◆ **SUPPLIED MATERIAL**
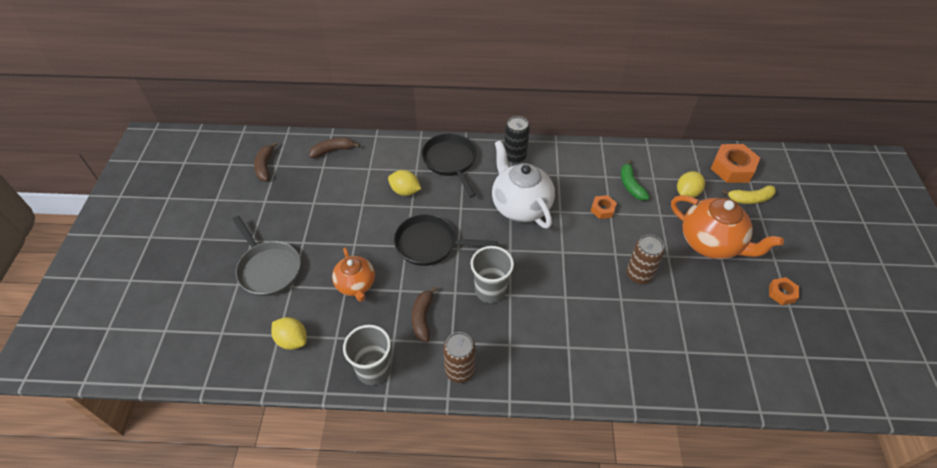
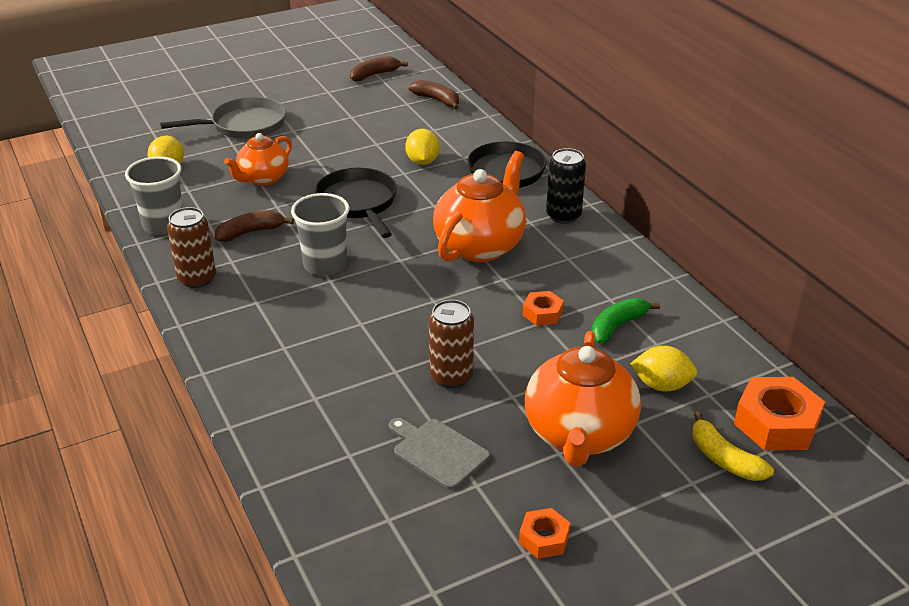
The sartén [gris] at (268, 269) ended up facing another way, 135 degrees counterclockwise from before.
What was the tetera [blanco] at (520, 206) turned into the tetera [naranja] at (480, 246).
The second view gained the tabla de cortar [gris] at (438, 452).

◆ **WHAT TO WORK ON**
Pictures aside, please output the whole listing exactly as it appears above.

◆ **ANSWER FOR THIS EXERCISE**
The sartén [gris] at (268, 269) ended up facing another way, 135 degrees counterclockwise from before.
What was the tetera [blanco] at (520, 206) turned into the tetera [naranja] at (480, 246).
The second view gained the tabla de cortar [gris] at (438, 452).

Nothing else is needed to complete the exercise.